**Exercise brief**. Could you restate all of the records exactly, leaving out the pictures?

**Extracted entries**.
* * * *

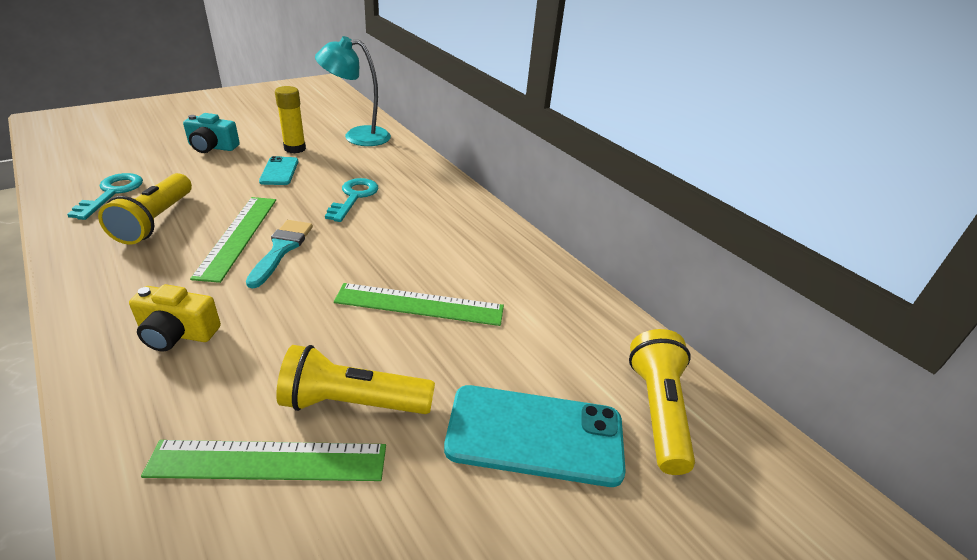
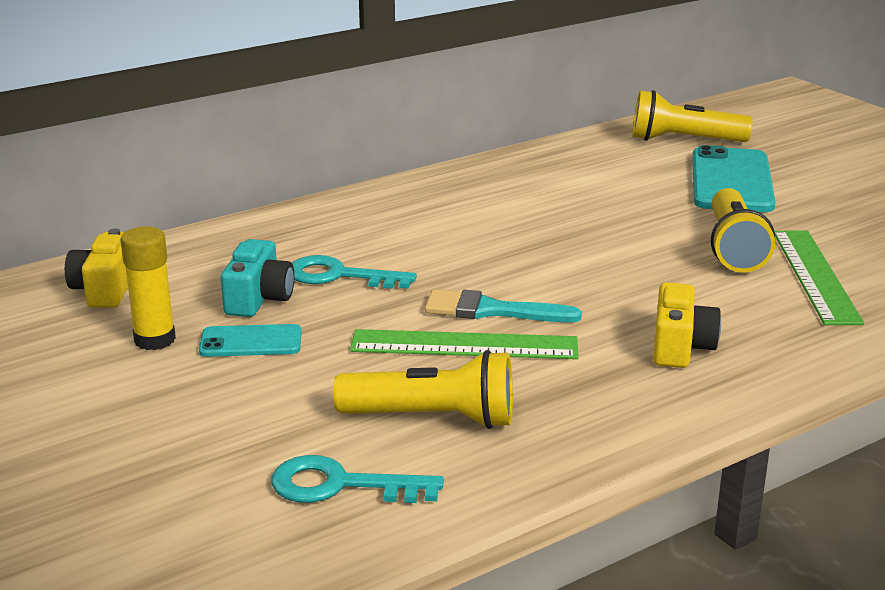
camera: 85 degrees left, 10 degrees down
(212, 147) = (137, 423): turquoise camera -> turquoise camera (259, 298)
(357, 136) = (105, 289): turquoise lamp -> yellow camera
(419, 304) = (579, 226): green ruler -> none

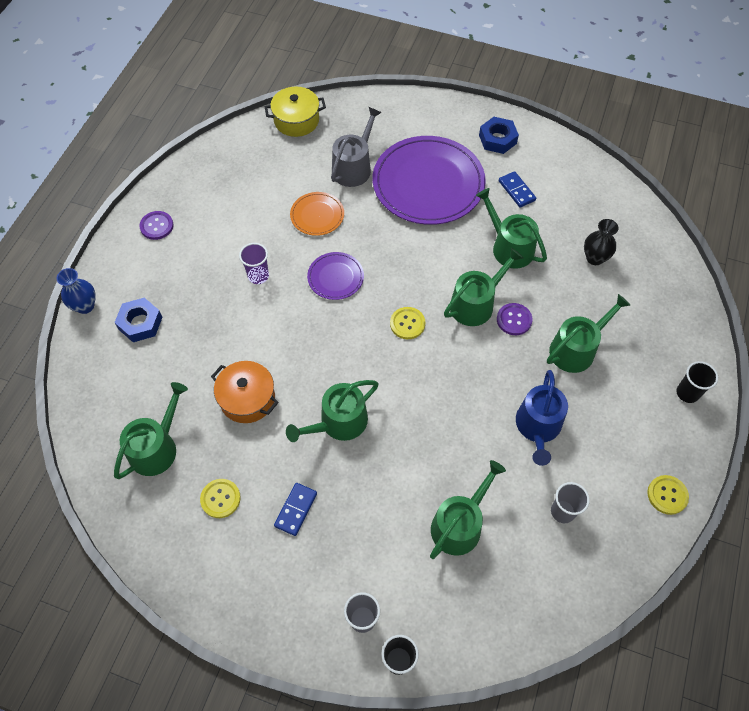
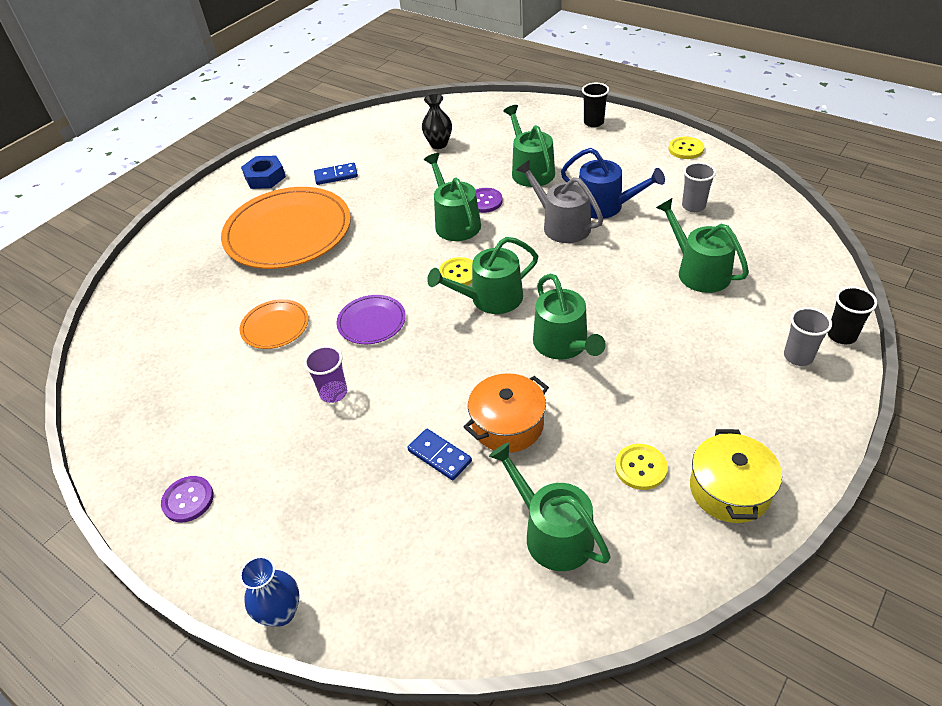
camera: 70 degrees left, 15 degrees down
(140, 323) = (346, 536): blue nut -> none
(295, 509) = (665, 396): blue domino -> blue domino (439, 456)
(296, 120) = (118, 327): yellow pot -> yellow pot (729, 489)
(354, 167) = (226, 286): grey watering can -> grey watering can (561, 225)
(428, 183) = (288, 232): purple plate -> orange plate
(509, 247) = (399, 191): green watering can -> green watering can (490, 298)

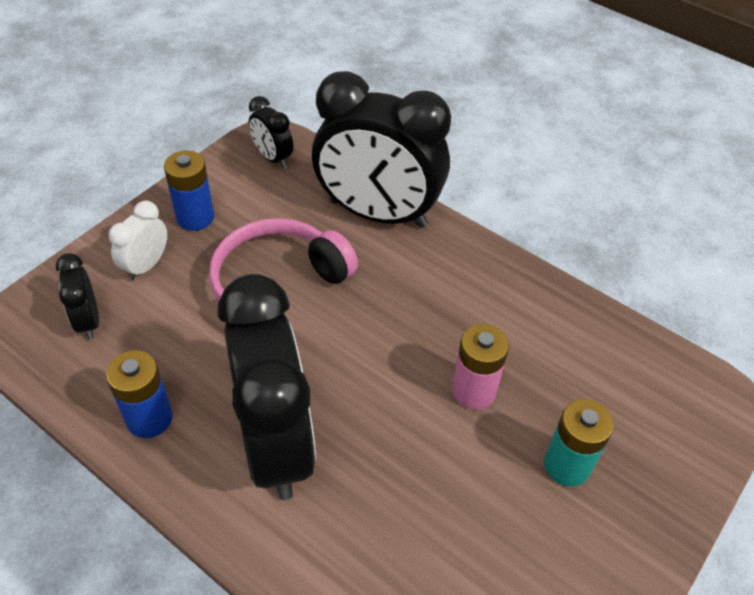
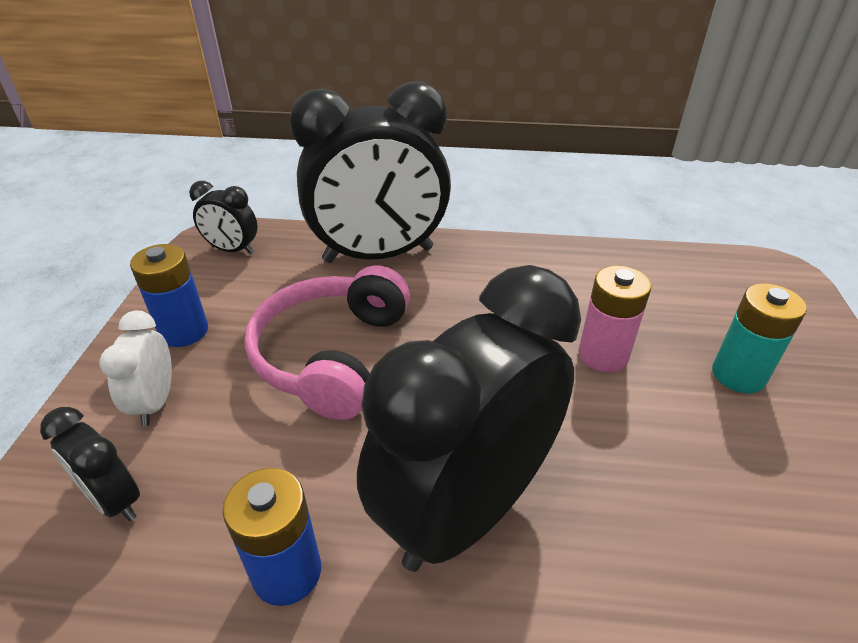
camera: 30 degrees left, 10 degrees down
(276, 443) = (466, 510): black clock -> black clock turned 90 degrees counterclockwise

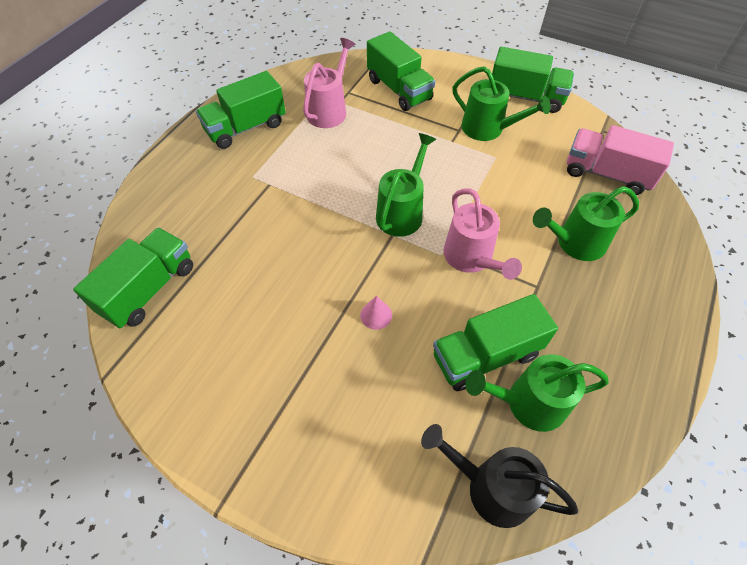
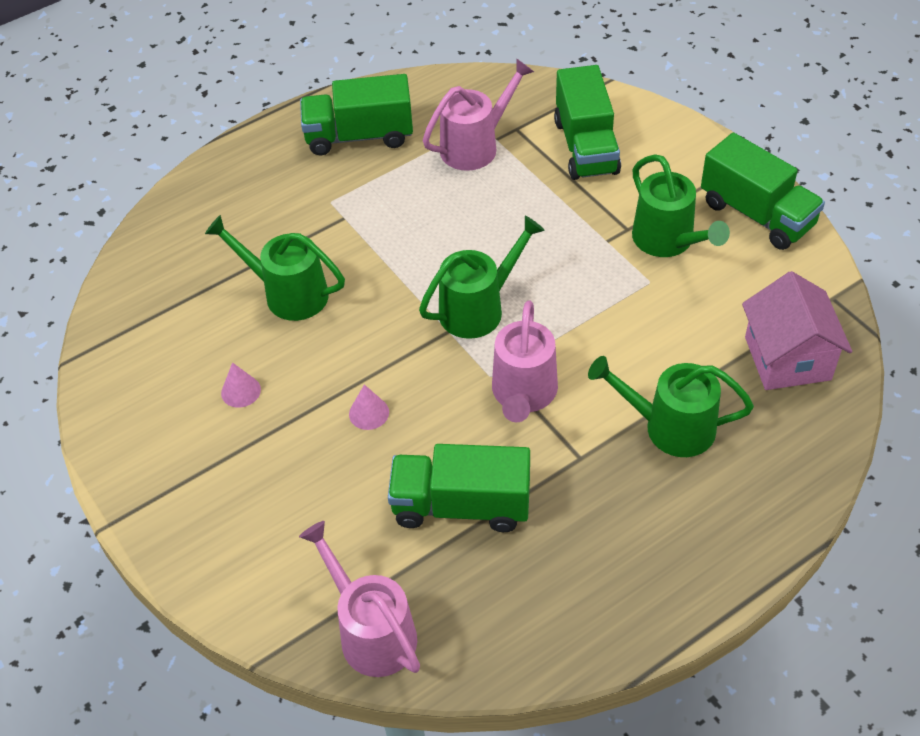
camera: 30 degrees right, 5 degrees down
(149, 289) = (150, 291): green truck -> none
(269, 338) = (241, 391): none -> pink cone
(490, 487) = (371, 631): black watering can -> pink watering can
(527, 403) = (471, 573): green watering can -> green watering can (287, 293)
(606, 174) = (787, 358): pink truck -> pink house

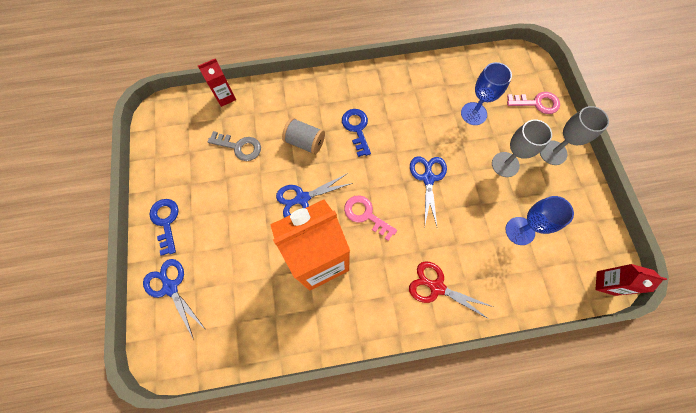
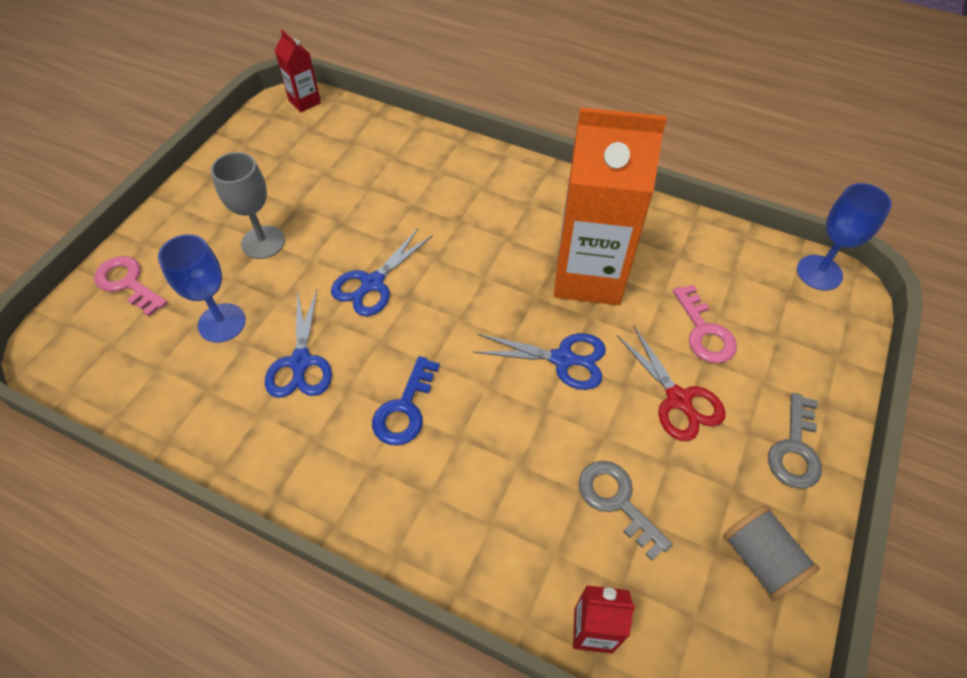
camera: 145 degrees left, 15 degrees down
(166, 222) = (795, 449): blue key -> grey key
(170, 287) = (812, 356): blue scissors -> blue scissors (300, 363)
(305, 142) = (501, 439): grey spool -> grey spool (760, 559)
(366, 215) = (491, 290): pink key -> pink key (704, 331)
(436, 287) = (473, 183): red scissors -> red scissors (678, 400)
(520, 231) = (330, 177): blue goblet -> blue goblet (819, 273)
(553, 152) = (193, 221): grey goblet -> none

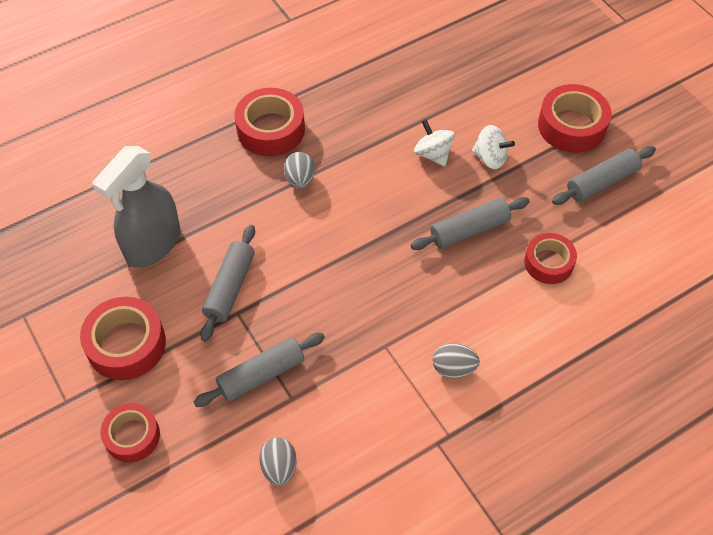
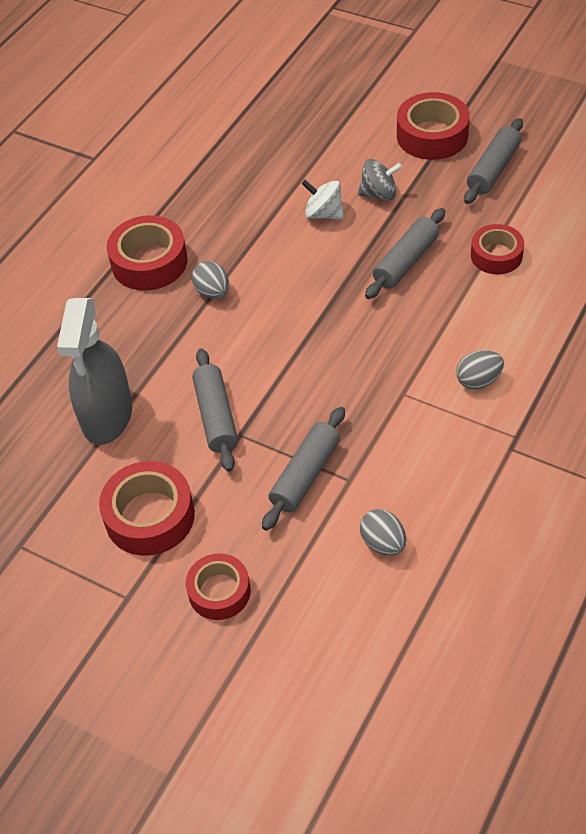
camera: 25 degrees left, 5 degrees down
(490, 158) = (379, 194): white spinning top -> grey spinning top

* * * *

**Response**.
camera: 85 degrees left, 10 degrees down
(212, 147) = (137, 423): turquoise camera -> turquoise camera (259, 298)
(357, 136) = (105, 289): turquoise lamp -> yellow camera
(419, 304) = (579, 226): green ruler -> none

camera: 70 degrees left, 15 degrees down
(140, 323) = (346, 536): blue nut -> none
(295, 509) = (665, 396): blue domino -> blue domino (439, 456)
(296, 120) = (118, 327): yellow pot -> yellow pot (729, 489)
(354, 167) = (226, 286): grey watering can -> grey watering can (561, 225)
(428, 183) = (288, 232): purple plate -> orange plate
(509, 247) = (399, 191): green watering can -> green watering can (490, 298)

camera: 30 degrees left, 10 degrees down
(276, 443) = (466, 510): black clock -> black clock turned 90 degrees counterclockwise

camera: 30 degrees right, 5 degrees down
(149, 289) = (150, 291): green truck -> none
(269, 338) = (241, 391): none -> pink cone
(490, 487) = (371, 631): black watering can -> pink watering can
(527, 403) = (471, 573): green watering can -> green watering can (287, 293)
(606, 174) = (787, 358): pink truck -> pink house

camera: 145 degrees left, 15 degrees down
(166, 222) = (795, 449): blue key -> grey key
(170, 287) = (812, 356): blue scissors -> blue scissors (300, 363)
(305, 142) = (501, 439): grey spool -> grey spool (760, 559)
(366, 215) = (491, 290): pink key -> pink key (704, 331)
(436, 287) = (473, 183): red scissors -> red scissors (678, 400)
(520, 231) = (330, 177): blue goblet -> blue goblet (819, 273)
(553, 152) = (193, 221): grey goblet -> none

camera: 25 degrees left, 5 degrees down
(490, 158) = (379, 194): white spinning top -> grey spinning top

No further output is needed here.